**Work instructions**. Quote all of the records below word for word. Reproduce each line in its original order and form.

── Input rows

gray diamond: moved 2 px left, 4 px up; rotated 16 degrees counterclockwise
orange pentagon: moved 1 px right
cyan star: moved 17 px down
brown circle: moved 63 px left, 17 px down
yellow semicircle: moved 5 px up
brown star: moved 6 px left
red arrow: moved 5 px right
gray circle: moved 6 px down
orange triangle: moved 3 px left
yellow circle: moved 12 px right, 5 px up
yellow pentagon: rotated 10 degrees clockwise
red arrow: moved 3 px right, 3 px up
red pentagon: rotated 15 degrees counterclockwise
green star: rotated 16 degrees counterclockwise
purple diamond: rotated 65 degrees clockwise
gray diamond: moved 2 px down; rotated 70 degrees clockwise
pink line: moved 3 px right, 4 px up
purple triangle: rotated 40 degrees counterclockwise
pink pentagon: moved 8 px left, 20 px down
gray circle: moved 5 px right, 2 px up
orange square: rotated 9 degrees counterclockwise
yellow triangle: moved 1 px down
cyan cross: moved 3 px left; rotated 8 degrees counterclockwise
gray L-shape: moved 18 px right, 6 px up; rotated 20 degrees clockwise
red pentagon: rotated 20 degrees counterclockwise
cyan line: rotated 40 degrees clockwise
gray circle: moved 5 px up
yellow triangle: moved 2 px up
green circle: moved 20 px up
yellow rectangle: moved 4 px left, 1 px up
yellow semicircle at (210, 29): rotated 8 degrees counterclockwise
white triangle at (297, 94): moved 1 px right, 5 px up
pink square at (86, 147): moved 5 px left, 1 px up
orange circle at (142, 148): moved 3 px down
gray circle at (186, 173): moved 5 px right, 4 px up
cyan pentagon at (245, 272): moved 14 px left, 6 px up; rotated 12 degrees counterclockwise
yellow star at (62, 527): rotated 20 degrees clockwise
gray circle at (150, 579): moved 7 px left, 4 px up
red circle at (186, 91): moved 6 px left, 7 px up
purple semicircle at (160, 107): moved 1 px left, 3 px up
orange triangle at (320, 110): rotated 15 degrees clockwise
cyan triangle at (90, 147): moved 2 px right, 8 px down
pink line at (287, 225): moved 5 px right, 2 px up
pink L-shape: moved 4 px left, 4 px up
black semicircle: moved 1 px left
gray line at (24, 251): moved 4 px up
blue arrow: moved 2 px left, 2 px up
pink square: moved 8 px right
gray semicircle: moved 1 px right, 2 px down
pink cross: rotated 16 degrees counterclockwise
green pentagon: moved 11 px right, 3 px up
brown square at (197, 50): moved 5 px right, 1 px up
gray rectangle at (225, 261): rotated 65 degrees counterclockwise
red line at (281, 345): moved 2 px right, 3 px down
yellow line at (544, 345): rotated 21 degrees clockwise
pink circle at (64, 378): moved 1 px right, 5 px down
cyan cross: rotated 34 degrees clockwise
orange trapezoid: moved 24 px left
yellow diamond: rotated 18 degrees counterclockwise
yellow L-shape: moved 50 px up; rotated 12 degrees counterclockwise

────

**Exercise result**.
gray diamond: moved 2 px left, 4 px up; rotated 16 degrees counterclockwise
orange pentagon: moved 1 px right
cyan star: moved 17 px down
brown circle: moved 63 px left, 17 px down
yellow semicircle: moved 5 px up
brown star: moved 6 px left
red arrow: moved 5 px right
gray circle: moved 6 px down
orange triangle: moved 3 px left
yellow circle: moved 12 px right, 5 px up
yellow pentagon: rotated 10 degrees clockwise
red arrow: moved 3 px right, 3 px up
red pentagon: rotated 15 degrees counterclockwise
green star: rotated 16 degrees counterclockwise
purple diamond: rotated 65 degrees clockwise
gray diamond: moved 2 px down; rotated 70 degrees clockwise
pink line: moved 3 px right, 4 px up
purple triangle: rotated 40 degrees counterclockwise
pink pentagon: moved 8 px left, 20 px down
gray circle: moved 5 px right, 2 px up
orange square: rotated 9 degrees counterclockwise
yellow triangle: moved 1 px down
cyan cross: moved 3 px left; rotated 8 degrees counterclockwise
gray L-shape: moved 18 px right, 6 px up; rotated 20 degrees clockwise
red pentagon: rotated 20 degrees counterclockwise
cyan line: rotated 40 degrees clockwise
gray circle: moved 5 px up
yellow triangle: moved 2 px up
green circle: moved 20 px up
yellow rectangle: moved 4 px left, 1 px up
yellow semicircle at (210, 29): rotated 8 degrees counterclockwise
white triangle at (297, 94): moved 1 px right, 5 px up
pink square at (86, 147): moved 5 px left, 1 px up
orange circle at (142, 148): moved 3 px down
gray circle at (186, 173): moved 5 px right, 4 px up
cyan pentagon at (245, 272): moved 14 px left, 6 px up; rotated 12 degrees counterclockwise
yellow star at (62, 527): rotated 20 degrees clockwise
gray circle at (150, 579): moved 7 px left, 4 px up
red circle at (186, 91): moved 6 px left, 7 px up
purple semicircle at (160, 107): moved 1 px left, 3 px up
orange triangle at (320, 110): rotated 15 degrees clockwise
cyan triangle at (90, 147): moved 2 px right, 8 px down
pink line at (287, 225): moved 5 px right, 2 px up
pink L-shape: moved 4 px left, 4 px up
black semicircle: moved 1 px left
gray line at (24, 251): moved 4 px up
blue arrow: moved 2 px left, 2 px up
pink square: moved 8 px right
gray semicircle: moved 1 px right, 2 px down
pink cross: rotated 16 degrees counterclockwise
green pentagon: moved 11 px right, 3 px up
brown square at (197, 50): moved 5 px right, 1 px up
gray rectangle at (225, 261): rotated 65 degrees counterclockwise
red line at (281, 345): moved 2 px right, 3 px down
yellow line at (544, 345): rotated 21 degrees clockwise
pink circle at (64, 378): moved 1 px right, 5 px down
cyan cross: rotated 34 degrees clockwise
orange trapezoid: moved 24 px left
yellow diamond: rotated 18 degrees counterclockwise
yellow L-shape: moved 50 px up; rotated 12 degrees counterclockwise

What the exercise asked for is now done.